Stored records
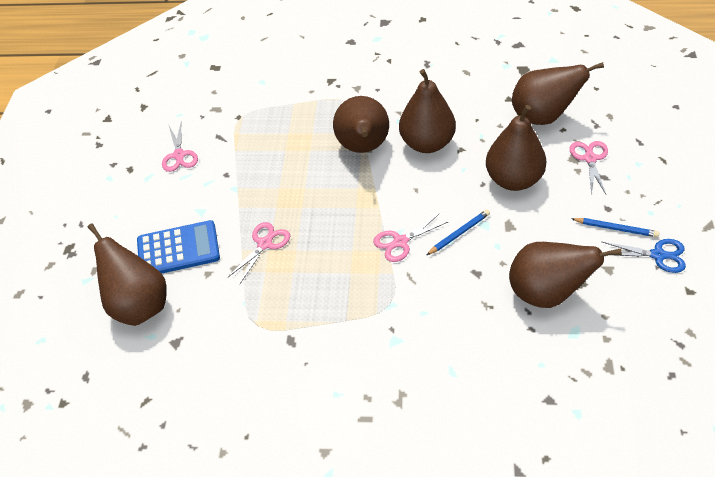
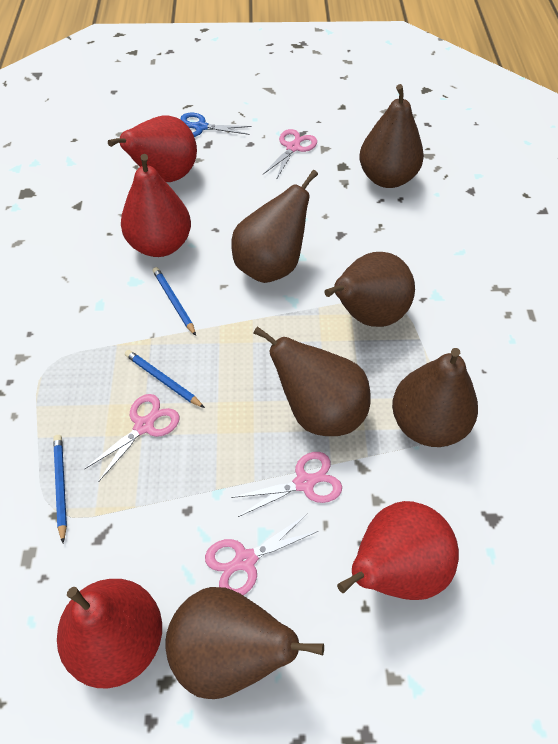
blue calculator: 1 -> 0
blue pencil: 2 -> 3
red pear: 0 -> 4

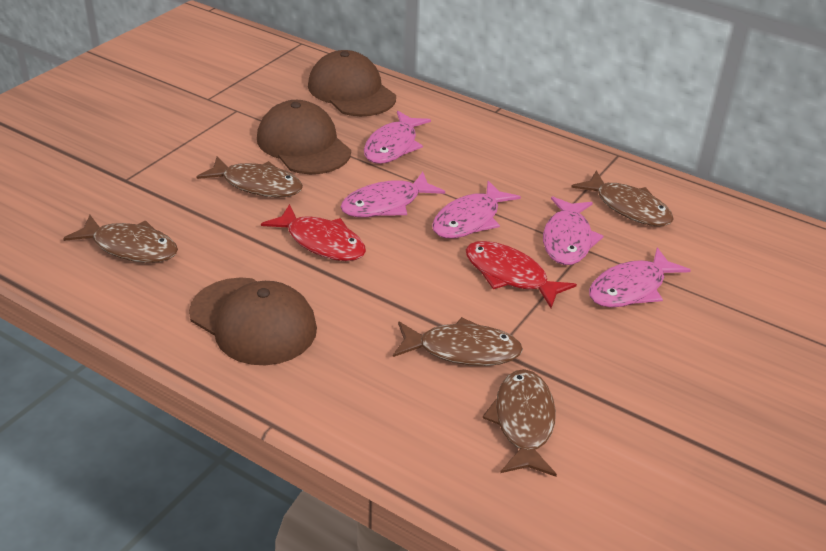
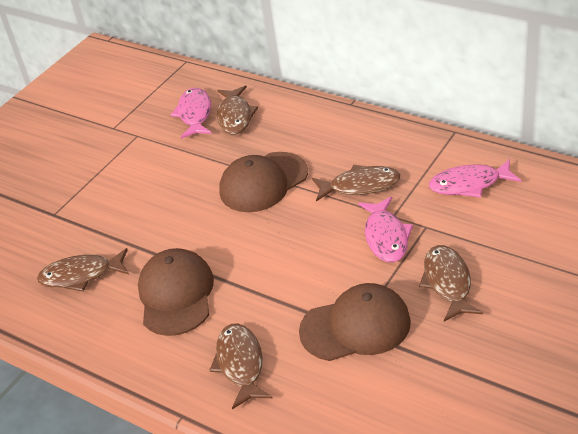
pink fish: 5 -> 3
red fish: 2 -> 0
* * *
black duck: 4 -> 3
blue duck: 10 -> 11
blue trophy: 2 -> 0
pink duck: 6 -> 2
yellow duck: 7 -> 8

● **THE TASK**: The required output is each line of the entries that contains the word "blue".

● **EXERCISE RESPONSE**:
blue calculator: 1 -> 0
blue pencil: 2 -> 3
blue duck: 10 -> 11
blue trophy: 2 -> 0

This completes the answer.